START Exercise data

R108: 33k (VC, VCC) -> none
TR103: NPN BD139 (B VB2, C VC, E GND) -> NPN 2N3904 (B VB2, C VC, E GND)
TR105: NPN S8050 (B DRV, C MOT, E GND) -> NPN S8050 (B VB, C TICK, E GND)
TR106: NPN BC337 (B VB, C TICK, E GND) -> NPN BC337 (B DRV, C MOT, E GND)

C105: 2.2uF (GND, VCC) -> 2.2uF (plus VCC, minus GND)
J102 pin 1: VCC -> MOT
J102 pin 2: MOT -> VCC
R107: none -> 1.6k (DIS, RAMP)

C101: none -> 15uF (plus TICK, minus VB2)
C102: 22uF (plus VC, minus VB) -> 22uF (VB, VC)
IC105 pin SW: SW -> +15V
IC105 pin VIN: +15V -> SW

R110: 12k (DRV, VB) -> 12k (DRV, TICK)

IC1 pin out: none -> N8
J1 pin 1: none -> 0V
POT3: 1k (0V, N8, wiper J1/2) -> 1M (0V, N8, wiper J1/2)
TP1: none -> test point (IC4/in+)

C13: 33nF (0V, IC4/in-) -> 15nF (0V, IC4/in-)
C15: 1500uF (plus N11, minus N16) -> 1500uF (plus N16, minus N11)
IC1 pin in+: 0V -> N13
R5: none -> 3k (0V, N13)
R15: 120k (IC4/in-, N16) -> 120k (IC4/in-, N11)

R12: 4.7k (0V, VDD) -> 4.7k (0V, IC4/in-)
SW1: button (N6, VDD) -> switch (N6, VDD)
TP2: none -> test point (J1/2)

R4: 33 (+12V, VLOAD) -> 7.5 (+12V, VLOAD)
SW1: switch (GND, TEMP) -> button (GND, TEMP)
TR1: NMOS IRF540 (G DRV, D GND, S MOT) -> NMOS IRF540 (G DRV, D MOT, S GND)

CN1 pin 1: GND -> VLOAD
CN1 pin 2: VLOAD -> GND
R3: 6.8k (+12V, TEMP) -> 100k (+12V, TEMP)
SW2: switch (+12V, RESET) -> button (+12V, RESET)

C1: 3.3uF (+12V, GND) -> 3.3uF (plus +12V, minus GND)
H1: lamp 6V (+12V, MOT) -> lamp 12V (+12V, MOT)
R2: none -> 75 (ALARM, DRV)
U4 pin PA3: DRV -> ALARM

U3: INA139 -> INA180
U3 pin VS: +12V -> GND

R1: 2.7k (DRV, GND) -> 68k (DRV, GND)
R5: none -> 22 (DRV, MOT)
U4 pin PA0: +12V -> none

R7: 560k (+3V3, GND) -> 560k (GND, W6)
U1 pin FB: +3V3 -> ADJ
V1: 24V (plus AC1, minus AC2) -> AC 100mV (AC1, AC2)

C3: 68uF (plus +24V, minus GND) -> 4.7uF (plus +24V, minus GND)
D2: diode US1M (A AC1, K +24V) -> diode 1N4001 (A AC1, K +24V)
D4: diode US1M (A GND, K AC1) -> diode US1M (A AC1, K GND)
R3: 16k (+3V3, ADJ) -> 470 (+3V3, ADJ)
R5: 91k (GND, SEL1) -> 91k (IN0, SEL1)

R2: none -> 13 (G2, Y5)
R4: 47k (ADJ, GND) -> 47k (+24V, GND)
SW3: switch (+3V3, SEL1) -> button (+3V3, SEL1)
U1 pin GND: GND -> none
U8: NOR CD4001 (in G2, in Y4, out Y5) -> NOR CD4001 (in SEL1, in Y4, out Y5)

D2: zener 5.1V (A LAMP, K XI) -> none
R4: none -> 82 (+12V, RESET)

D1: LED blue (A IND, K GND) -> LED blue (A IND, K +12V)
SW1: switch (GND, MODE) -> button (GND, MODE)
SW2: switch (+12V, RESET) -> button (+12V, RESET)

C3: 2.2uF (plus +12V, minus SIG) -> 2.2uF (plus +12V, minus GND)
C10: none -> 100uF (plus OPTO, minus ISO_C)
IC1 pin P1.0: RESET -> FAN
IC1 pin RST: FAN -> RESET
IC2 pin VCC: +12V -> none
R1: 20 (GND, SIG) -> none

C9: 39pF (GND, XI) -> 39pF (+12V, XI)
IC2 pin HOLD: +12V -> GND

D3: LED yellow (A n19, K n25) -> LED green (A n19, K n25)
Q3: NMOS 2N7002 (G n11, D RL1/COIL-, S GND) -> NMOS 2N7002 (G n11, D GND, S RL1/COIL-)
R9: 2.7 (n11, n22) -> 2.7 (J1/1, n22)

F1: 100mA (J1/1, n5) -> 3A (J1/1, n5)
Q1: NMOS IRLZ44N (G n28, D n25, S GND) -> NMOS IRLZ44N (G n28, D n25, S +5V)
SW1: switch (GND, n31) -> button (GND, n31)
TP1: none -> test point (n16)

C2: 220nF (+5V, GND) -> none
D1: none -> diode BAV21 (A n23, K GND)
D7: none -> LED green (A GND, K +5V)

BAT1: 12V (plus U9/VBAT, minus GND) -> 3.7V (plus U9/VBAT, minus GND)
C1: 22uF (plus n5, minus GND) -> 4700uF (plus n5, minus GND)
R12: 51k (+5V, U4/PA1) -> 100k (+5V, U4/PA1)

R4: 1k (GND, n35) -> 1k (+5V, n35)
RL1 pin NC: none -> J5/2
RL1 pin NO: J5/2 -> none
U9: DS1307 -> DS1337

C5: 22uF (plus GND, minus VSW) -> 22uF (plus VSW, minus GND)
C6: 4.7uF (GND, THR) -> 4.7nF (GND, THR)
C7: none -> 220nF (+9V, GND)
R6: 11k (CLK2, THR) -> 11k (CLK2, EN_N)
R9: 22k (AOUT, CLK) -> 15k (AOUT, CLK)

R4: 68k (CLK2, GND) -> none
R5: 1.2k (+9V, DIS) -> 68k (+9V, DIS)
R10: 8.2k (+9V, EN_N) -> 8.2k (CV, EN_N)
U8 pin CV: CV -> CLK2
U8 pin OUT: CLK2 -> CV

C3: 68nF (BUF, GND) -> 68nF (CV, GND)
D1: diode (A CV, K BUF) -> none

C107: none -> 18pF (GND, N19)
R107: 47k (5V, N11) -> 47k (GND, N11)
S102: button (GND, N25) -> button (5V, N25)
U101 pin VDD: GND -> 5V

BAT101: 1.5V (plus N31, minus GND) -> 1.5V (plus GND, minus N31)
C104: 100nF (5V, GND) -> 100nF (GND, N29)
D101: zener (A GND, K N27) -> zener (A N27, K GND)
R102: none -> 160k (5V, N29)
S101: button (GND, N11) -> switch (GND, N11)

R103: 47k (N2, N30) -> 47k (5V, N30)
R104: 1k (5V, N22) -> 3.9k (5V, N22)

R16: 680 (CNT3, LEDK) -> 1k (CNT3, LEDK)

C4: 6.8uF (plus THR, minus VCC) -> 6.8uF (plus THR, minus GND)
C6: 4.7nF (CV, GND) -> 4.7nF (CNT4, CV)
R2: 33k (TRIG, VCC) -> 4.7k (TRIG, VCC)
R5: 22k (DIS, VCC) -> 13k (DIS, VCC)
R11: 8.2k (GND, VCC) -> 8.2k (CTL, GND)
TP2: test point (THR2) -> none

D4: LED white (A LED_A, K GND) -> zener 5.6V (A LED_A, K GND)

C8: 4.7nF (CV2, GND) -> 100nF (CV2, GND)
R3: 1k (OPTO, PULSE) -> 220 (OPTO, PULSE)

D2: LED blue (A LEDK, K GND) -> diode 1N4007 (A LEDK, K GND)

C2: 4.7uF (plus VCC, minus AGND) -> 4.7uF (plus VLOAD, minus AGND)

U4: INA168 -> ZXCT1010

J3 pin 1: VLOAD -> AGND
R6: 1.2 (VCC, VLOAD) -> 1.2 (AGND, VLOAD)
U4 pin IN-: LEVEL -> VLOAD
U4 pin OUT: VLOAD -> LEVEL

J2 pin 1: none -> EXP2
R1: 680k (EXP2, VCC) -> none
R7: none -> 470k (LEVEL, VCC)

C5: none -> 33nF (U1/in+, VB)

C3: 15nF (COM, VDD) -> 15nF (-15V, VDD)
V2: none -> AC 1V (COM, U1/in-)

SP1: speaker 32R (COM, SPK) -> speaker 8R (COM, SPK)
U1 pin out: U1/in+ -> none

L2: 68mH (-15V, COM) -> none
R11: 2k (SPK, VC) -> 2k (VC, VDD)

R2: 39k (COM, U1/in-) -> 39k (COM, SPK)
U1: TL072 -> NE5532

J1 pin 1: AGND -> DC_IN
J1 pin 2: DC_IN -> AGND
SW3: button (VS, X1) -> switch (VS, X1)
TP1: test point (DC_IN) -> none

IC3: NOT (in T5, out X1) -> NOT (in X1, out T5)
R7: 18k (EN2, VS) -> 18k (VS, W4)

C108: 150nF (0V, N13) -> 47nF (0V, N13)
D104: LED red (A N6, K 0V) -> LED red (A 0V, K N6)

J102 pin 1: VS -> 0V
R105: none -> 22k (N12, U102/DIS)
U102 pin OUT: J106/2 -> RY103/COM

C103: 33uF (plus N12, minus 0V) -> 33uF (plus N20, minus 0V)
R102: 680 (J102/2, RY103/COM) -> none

END Exercise data

Return, word for word, the lines of the data above from the line with "R4: 68k (CLK2, GND) -> none" through the line with "R104: 1k (5V, N22) -> 3.9k (5V, N22)", inclusive.

* Reply
R4: 68k (CLK2, GND) -> none
R5: 1.2k (+9V, DIS) -> 68k (+9V, DIS)
R10: 8.2k (+9V, EN_N) -> 8.2k (CV, EN_N)
U8 pin CV: CV -> CLK2
U8 pin OUT: CLK2 -> CV

C3: 68nF (BUF, GND) -> 68nF (CV, GND)
D1: diode (A CV, K BUF) -> none

C107: none -> 18pF (GND, N19)
R107: 47k (5V, N11) -> 47k (GND, N11)
S102: button (GND, N25) -> button (5V, N25)
U101 pin VDD: GND -> 5V

BAT101: 1.5V (plus N31, minus GND) -> 1.5V (plus GND, minus N31)
C104: 100nF (5V, GND) -> 100nF (GND, N29)
D101: zener (A GND, K N27) -> zener (A N27, K GND)
R102: none -> 160k (5V, N29)
S101: button (GND, N11) -> switch (GND, N11)

R103: 47k (N2, N30) -> 47k (5V, N30)
R104: 1k (5V, N22) -> 3.9k (5V, N22)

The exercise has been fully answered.